Aim of the exercise: While reading the listing below, count how many lines hold the word "battery", and answer with the number only.

Extracted records:
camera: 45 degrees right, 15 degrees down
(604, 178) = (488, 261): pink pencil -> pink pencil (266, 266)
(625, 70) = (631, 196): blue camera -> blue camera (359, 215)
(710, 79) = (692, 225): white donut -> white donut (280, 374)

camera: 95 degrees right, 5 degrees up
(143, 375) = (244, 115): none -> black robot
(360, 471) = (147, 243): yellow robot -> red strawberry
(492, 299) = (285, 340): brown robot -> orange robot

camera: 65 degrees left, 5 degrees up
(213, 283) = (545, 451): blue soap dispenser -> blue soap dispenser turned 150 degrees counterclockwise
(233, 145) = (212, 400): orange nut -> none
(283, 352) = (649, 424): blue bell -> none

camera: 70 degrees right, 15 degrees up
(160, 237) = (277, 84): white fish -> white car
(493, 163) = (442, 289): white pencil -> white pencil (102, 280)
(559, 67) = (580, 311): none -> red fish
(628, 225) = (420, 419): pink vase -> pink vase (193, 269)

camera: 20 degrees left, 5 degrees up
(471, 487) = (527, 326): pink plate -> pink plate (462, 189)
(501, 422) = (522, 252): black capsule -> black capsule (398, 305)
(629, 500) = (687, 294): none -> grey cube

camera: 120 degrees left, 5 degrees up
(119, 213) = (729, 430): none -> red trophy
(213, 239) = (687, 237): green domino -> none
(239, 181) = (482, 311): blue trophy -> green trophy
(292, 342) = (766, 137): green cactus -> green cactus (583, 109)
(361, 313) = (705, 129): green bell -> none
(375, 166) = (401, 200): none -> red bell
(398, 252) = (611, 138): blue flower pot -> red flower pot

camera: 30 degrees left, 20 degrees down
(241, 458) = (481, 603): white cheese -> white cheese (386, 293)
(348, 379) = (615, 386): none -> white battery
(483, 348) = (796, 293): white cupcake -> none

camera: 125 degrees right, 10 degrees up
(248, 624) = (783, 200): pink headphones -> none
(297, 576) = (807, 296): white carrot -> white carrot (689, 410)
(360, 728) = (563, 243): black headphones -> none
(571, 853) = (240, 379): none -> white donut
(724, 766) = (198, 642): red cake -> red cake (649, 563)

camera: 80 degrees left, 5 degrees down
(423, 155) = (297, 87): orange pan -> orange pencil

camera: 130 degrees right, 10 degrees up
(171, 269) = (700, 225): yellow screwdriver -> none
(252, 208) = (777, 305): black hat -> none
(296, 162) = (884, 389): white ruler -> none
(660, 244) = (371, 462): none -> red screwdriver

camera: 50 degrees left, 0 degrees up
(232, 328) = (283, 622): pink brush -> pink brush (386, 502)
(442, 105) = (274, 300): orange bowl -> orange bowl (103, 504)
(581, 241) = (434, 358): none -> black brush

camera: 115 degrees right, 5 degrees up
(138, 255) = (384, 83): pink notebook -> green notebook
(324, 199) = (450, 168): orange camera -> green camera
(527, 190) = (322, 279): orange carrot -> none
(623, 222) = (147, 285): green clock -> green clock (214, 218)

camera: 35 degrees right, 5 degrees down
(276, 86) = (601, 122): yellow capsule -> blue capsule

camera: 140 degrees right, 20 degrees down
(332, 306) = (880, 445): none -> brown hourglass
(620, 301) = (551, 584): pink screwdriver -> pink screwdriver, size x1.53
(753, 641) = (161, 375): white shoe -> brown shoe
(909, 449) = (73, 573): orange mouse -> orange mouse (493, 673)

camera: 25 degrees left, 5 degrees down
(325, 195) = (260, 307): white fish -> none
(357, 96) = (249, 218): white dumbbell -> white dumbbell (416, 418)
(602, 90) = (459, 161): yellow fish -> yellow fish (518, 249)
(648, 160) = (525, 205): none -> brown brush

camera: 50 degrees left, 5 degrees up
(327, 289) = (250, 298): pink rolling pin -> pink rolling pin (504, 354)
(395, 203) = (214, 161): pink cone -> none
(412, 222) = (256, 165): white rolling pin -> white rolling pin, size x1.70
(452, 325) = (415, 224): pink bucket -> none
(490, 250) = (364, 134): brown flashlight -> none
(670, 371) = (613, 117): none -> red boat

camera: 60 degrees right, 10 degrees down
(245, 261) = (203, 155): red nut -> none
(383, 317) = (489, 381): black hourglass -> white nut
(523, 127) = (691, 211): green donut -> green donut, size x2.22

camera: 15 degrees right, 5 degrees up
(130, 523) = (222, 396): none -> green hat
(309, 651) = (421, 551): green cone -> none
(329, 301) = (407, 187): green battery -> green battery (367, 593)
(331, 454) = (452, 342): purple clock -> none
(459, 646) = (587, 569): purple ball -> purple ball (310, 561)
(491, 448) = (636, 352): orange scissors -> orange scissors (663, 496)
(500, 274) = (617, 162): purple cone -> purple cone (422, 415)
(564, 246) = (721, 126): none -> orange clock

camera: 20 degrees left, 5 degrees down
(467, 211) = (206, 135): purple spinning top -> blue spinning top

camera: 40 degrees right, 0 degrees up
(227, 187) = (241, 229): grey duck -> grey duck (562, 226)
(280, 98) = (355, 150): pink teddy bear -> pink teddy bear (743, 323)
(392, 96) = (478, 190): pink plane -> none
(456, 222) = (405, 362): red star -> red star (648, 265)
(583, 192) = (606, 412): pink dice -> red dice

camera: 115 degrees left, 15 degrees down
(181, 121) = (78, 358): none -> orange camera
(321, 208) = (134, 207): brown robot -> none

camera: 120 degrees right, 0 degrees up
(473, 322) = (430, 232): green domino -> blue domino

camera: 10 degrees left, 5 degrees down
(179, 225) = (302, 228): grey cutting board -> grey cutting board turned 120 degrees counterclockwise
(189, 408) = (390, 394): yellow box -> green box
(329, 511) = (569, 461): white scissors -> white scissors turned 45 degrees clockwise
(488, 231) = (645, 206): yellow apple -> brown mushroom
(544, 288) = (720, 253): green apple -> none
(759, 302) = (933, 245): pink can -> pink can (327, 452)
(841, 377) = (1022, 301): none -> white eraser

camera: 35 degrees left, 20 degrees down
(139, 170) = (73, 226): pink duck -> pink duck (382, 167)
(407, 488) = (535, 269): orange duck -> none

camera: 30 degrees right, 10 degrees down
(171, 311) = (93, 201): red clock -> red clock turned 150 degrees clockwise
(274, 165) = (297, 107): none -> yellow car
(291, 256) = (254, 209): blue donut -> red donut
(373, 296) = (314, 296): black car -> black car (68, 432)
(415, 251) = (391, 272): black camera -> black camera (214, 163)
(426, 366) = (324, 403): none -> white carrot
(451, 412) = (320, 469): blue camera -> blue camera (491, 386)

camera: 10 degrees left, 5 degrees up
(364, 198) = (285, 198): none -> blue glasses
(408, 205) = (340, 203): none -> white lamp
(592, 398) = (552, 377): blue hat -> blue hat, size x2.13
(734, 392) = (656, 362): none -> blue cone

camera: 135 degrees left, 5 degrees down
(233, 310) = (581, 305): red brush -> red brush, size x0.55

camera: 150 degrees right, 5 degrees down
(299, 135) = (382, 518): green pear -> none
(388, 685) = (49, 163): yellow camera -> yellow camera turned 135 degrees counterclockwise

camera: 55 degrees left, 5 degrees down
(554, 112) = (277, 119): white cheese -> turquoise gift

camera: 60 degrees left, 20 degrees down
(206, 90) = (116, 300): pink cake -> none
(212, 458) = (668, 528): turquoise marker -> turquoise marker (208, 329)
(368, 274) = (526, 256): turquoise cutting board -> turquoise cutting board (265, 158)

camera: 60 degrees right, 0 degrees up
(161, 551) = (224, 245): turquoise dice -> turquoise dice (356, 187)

Output of the exercise: 2